◆ Directions ◆
Reproduce the listing exactly. Omit pictures.

◆ Given information ◆
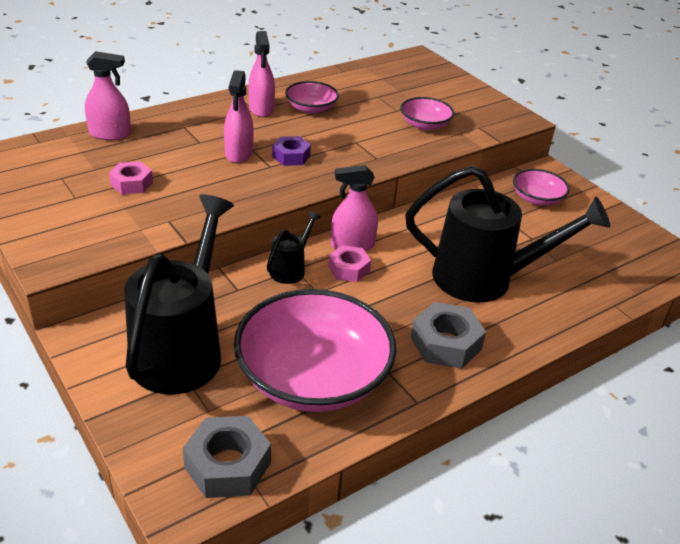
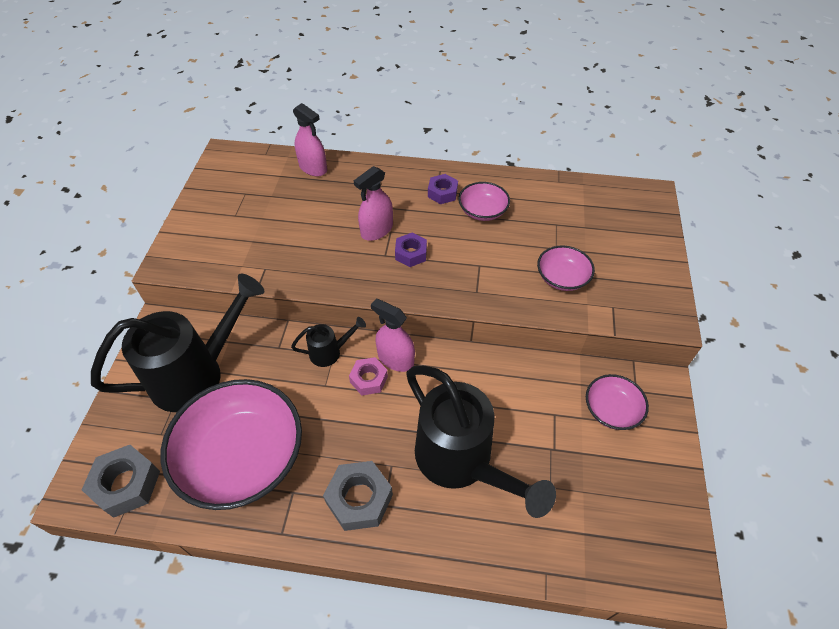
camera: 45 degrees right, 15 degrees up
(132, 183) = (278, 221): pink nut -> none
(261, 109) = (442, 193): pink spray bottle -> purple nut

◆ Result of this exercise ◆
camera: 45 degrees right, 15 degrees up
(132, 183) = (278, 221): pink nut -> none
(261, 109) = (442, 193): pink spray bottle -> purple nut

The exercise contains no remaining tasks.